▶

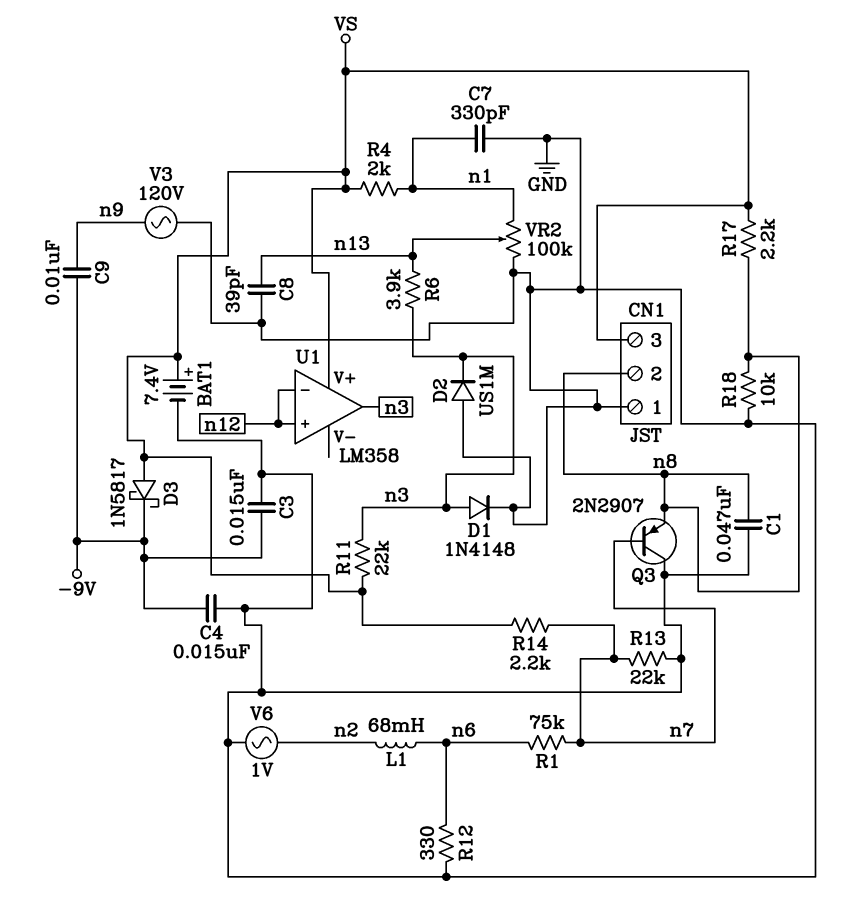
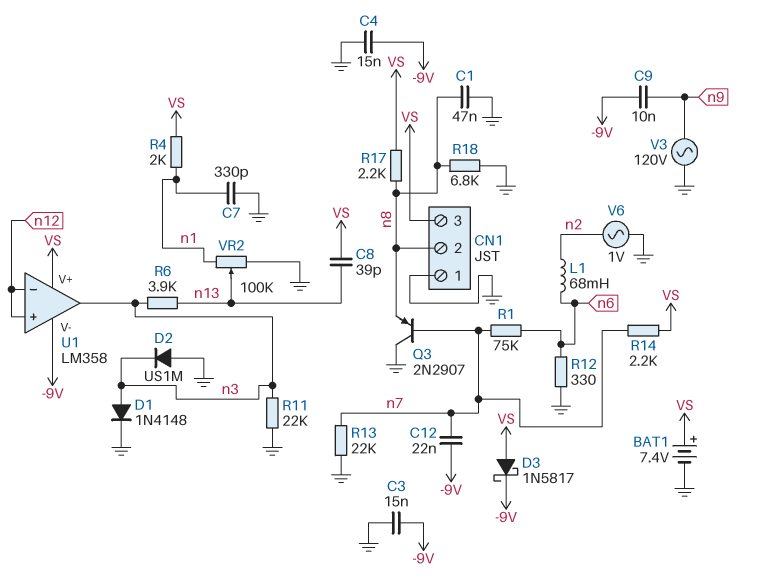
C8: 39pF (GND, n13) -> 39pF (VS, n13)
C12: none -> 22nF (-9V, n7)
R11: 22k (VS, n3) -> 22k (GND, n3)
R18: 10k (GND, n8) -> 6.8k (GND, n8)
U1 pin V-: none -> -9V

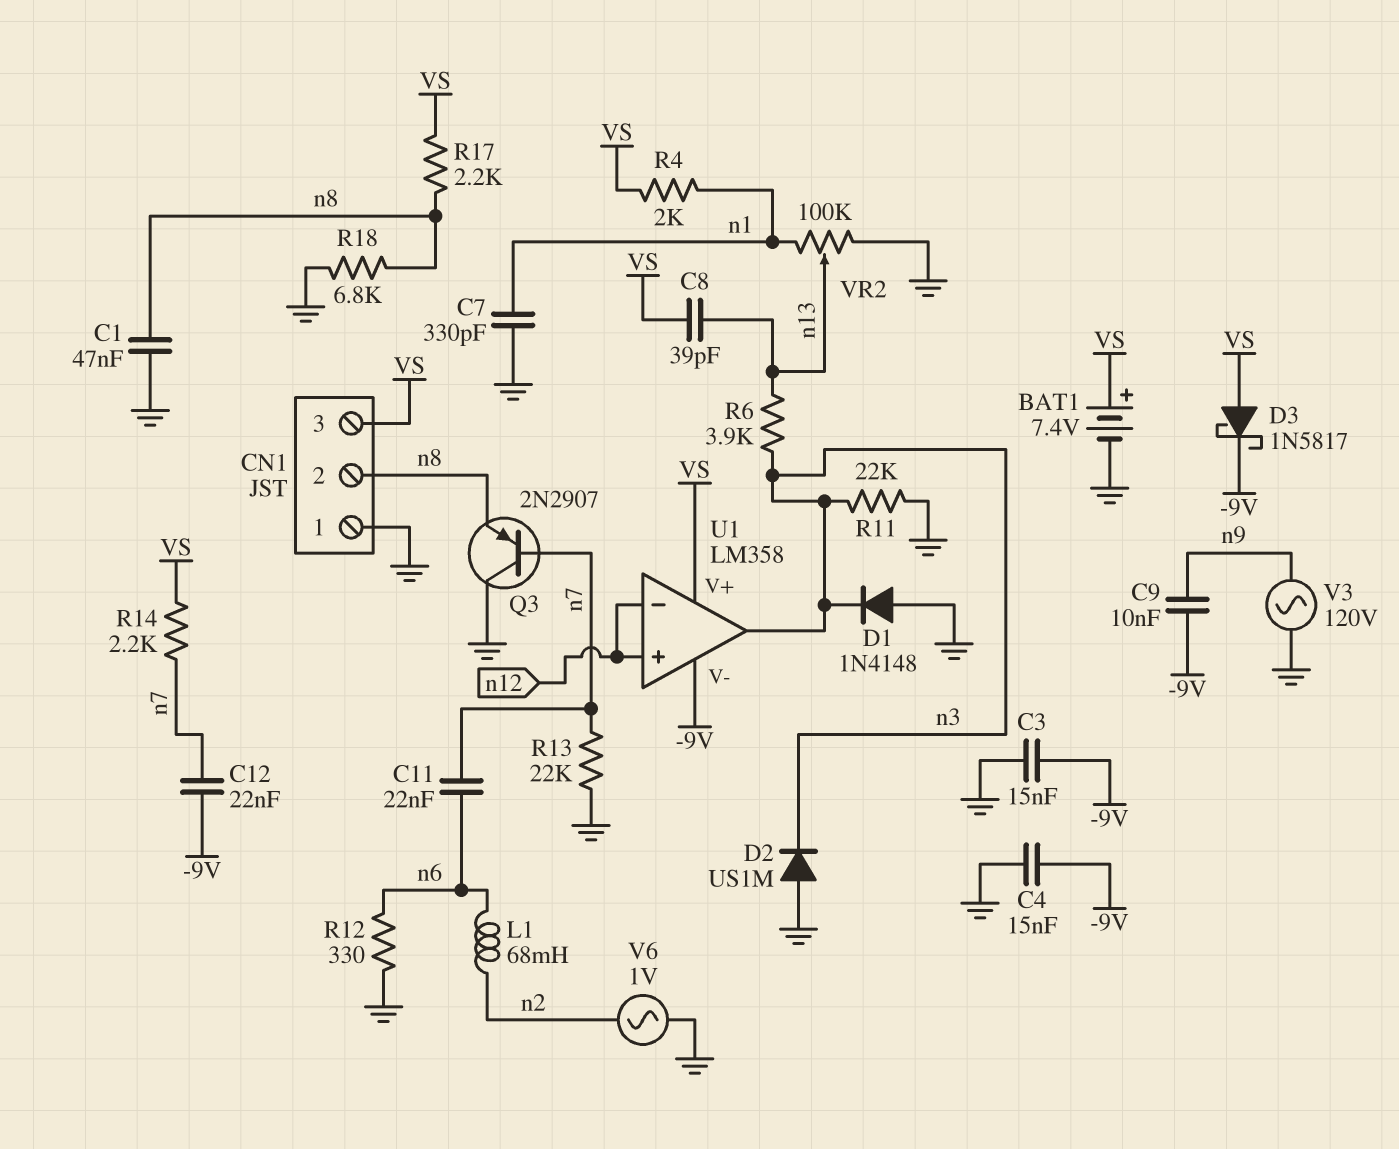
C11: none -> 22nF (n6, n7)
D1: diode 1N4148 (A n3, K GND) -> diode 1N4148 (A GND, K n3)
R1: 75k (n6, n7) -> none

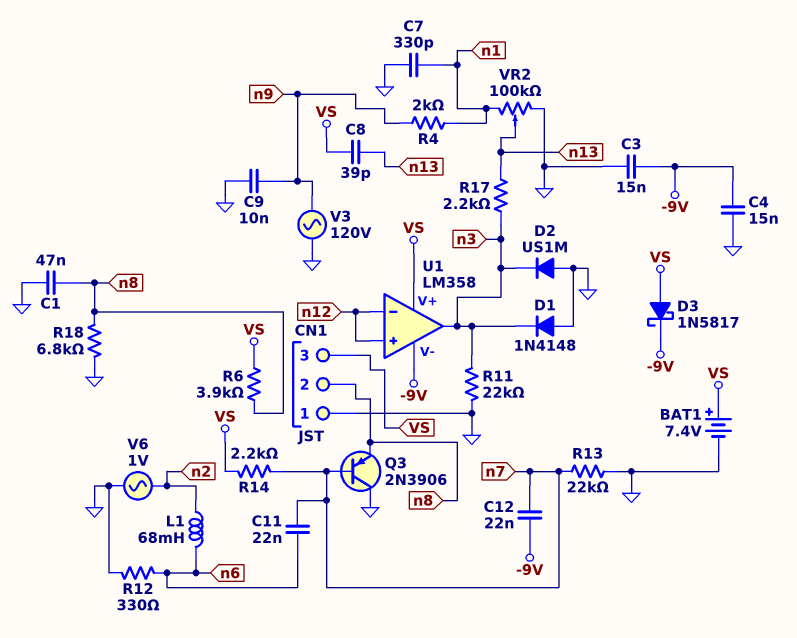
C9: 10nF (-9V, n9) -> 10nF (GND, n9)
Q3: PNP 2N2907 (B n7, C GND, E n8) -> PNP 2N3906 (B n7, C GND, E n8)
R4: 2k (VS, n1) -> 2k (n1, n9)
R6: 3.9k (n3, n13) -> 3.9k (VS, n8)
R17: 2.2k (VS, n8) -> 2.2k (n3, n13)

◀

▶ [WHAT THE TASK REQUIRES]
When you find the line that contains "R18: 10k (GND, n8) -> 6.8k (GND, n8)", retype it and every line after it through the end of the data above, exactly, with no pictures.

▶ [TASK ANSWER]
R18: 10k (GND, n8) -> 6.8k (GND, n8)
U1 pin V-: none -> -9V

C11: none -> 22nF (n6, n7)
D1: diode 1N4148 (A n3, K GND) -> diode 1N4148 (A GND, K n3)
R1: 75k (n6, n7) -> none

C9: 10nF (-9V, n9) -> 10nF (GND, n9)
Q3: PNP 2N2907 (B n7, C GND, E n8) -> PNP 2N3906 (B n7, C GND, E n8)
R4: 2k (VS, n1) -> 2k (n1, n9)
R6: 3.9k (n3, n13) -> 3.9k (VS, n8)
R17: 2.2k (VS, n8) -> 2.2k (n3, n13)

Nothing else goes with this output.